▸ Input material
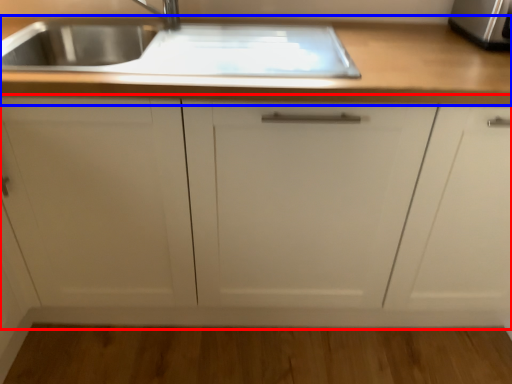
Question: Which of the following is the farthest to the observer, cabinetry (highlighted by a red box) or countertop (highlighted by a blue box)?

Choices:
 (A) cabinetry
 (B) countertop

Answer: (B)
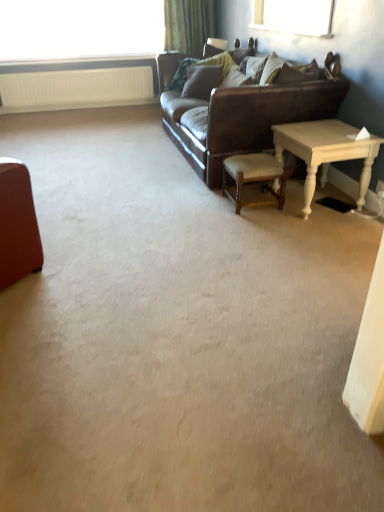
Locate an element on the screen. The height and width of the screenshot is (512, 384). vacant space positioned to the left of wooden chair at center is located at coordinates (203, 204).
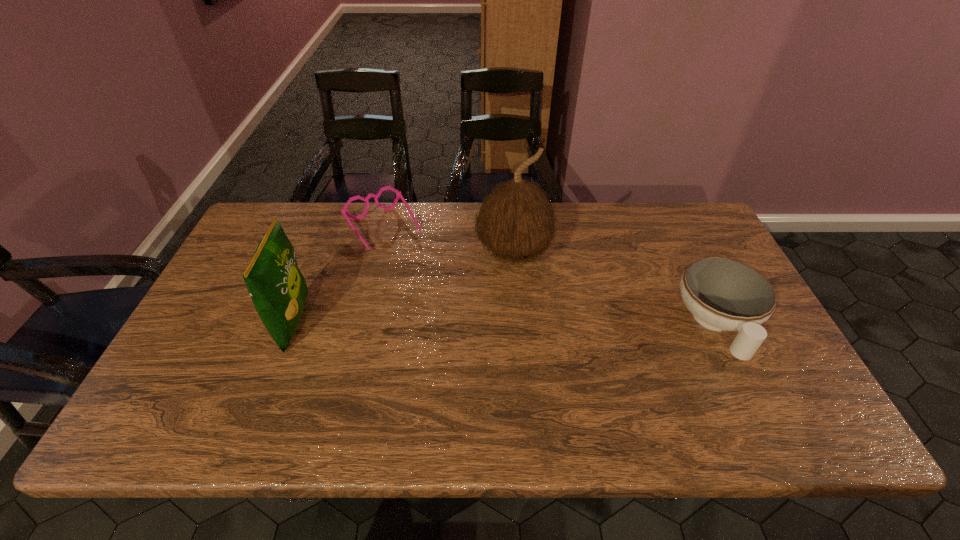
The height and width of the screenshot is (540, 960). I want to click on free space located 0.200m on the surface of the tallest object, so click(x=560, y=332).

Where is `vacant space positioned 0.060m on the arms of the spectacles`? vacant space positioned 0.060m on the arms of the spectacles is located at coordinates (406, 263).

Where is `vacant space situated on the arms of the spectacles`? This screenshot has height=540, width=960. vacant space situated on the arms of the spectacles is located at coordinates (442, 314).

Locate an element on the screen. free region located on the arms of the spectacles is located at coordinates (x=433, y=302).

The width and height of the screenshot is (960, 540). What are the coordinates of `coconut at the far edge` in the screenshot? It's located at (515, 222).

Locate an element on the screen. spectacles located in the far edge section of the desktop is located at coordinates (344, 212).

Identify the location of object at the near edge. Image resolution: width=960 pixels, height=540 pixels. (722, 294).

Locate an element on the screen. This screenshot has width=960, height=540. object located in the right edge section of the desktop is located at coordinates [x=722, y=294].

Locate an element on the screen. Image resolution: width=960 pixels, height=540 pixels. object present at the near right corner is located at coordinates (722, 294).

At what (x,y) coordinates should I click in order to perform the action: click on vacant region at the far edge of the desktop. Please return your answer as a coordinate pair (x, y). Looking at the image, I should click on (422, 229).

▸ What this task involves
Copy out the lines of the items above, character for character, beginning with the line that contains "The height and width of the screenshot is (540, 960)." and going on through the final line of the items.

▸ Expected answer
The height and width of the screenshot is (540, 960). I want to click on free space located 0.200m on the surface of the tallest object, so click(x=560, y=332).

Where is `vacant space positioned 0.060m on the arms of the spectacles`? vacant space positioned 0.060m on the arms of the spectacles is located at coordinates (406, 263).

Where is `vacant space situated on the arms of the spectacles`? This screenshot has height=540, width=960. vacant space situated on the arms of the spectacles is located at coordinates (442, 314).

Locate an element on the screen. free region located on the arms of the spectacles is located at coordinates (x=433, y=302).

The width and height of the screenshot is (960, 540). What are the coordinates of `coconut at the far edge` in the screenshot? It's located at (515, 222).

Locate an element on the screen. spectacles located in the far edge section of the desktop is located at coordinates (344, 212).

Identify the location of object at the near edge. Image resolution: width=960 pixels, height=540 pixels. (722, 294).

Locate an element on the screen. This screenshot has width=960, height=540. object located in the right edge section of the desktop is located at coordinates [x=722, y=294].

Locate an element on the screen. Image resolution: width=960 pixels, height=540 pixels. object present at the near right corner is located at coordinates (722, 294).

At what (x,y) coordinates should I click in order to perform the action: click on vacant region at the far edge of the desktop. Please return your answer as a coordinate pair (x, y). Looking at the image, I should click on (422, 229).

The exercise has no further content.